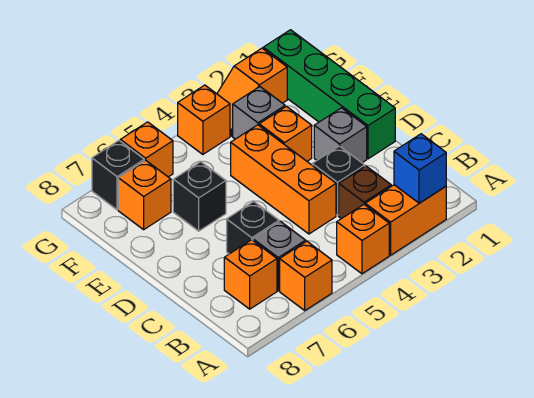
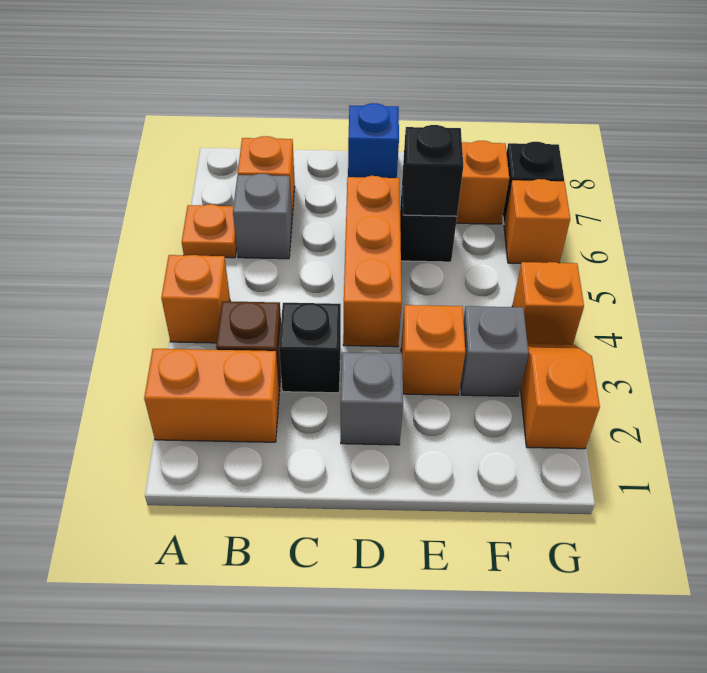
orange brick A2:A3 level 1 -> orange brick A2:B2 level 1
blue brick A2 level 2 -> blue brick D8 level 1
orange brick A6 level 1 -> orange plate A6 level 1
orange brick C4:E4 level 1 -> orange brick D4:D6 level 1
black brick C6 level 1 -> black brick E6 level 2
green brick D1:G1 level 1 -> none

......

Exercise
An exact copy of the listing above is to be set down, with no pictures in it.

Answer for the task
orange brick A2:A3 level 1 -> orange brick A2:B2 level 1
blue brick A2 level 2 -> blue brick D8 level 1
orange brick A6 level 1 -> orange plate A6 level 1
orange brick C4:E4 level 1 -> orange brick D4:D6 level 1
black brick C6 level 1 -> black brick E6 level 2
green brick D1:G1 level 1 -> none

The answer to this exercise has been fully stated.